§ GIVEN INFORMATION
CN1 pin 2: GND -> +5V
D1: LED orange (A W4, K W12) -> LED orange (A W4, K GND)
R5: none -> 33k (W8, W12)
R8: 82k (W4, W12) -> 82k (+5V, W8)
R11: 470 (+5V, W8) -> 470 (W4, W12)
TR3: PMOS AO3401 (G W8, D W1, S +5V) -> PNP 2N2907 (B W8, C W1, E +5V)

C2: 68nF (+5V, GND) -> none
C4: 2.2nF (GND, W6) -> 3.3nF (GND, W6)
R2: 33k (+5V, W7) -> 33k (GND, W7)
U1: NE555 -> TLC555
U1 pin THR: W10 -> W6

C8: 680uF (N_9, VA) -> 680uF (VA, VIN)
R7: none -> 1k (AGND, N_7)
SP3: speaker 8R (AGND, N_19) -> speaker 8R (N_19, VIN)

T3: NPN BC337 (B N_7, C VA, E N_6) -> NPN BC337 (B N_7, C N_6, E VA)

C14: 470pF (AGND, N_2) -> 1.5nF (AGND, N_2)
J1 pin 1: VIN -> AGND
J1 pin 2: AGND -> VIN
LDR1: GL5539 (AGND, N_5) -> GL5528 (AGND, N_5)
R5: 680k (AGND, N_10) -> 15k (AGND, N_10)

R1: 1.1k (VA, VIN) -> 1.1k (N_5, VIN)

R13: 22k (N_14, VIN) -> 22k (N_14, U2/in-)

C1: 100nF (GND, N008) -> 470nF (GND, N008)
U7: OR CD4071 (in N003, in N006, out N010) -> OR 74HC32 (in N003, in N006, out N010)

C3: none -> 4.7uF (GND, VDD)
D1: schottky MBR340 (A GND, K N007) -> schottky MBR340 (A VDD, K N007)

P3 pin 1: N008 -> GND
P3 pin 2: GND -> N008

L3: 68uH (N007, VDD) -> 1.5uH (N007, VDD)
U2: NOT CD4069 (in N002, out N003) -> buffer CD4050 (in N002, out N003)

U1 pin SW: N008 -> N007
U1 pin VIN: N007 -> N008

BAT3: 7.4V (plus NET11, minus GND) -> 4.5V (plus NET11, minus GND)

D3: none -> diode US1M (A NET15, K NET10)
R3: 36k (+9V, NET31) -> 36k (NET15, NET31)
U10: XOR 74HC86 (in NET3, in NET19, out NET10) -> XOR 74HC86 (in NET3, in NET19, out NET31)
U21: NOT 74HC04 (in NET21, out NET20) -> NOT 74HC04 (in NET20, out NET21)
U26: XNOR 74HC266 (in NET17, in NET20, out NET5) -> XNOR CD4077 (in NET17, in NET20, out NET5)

§ WHAT YOU HAVE TO DO
Copy out each line of the data in which the word "none" appears.

§ ANSWER SECTION
R5: none -> 33k (W8, W12)
C2: 68nF (+5V, GND) -> none
R7: none -> 1k (AGND, N_7)
C3: none -> 4.7uF (GND, VDD)
D3: none -> diode US1M (A NET15, K NET10)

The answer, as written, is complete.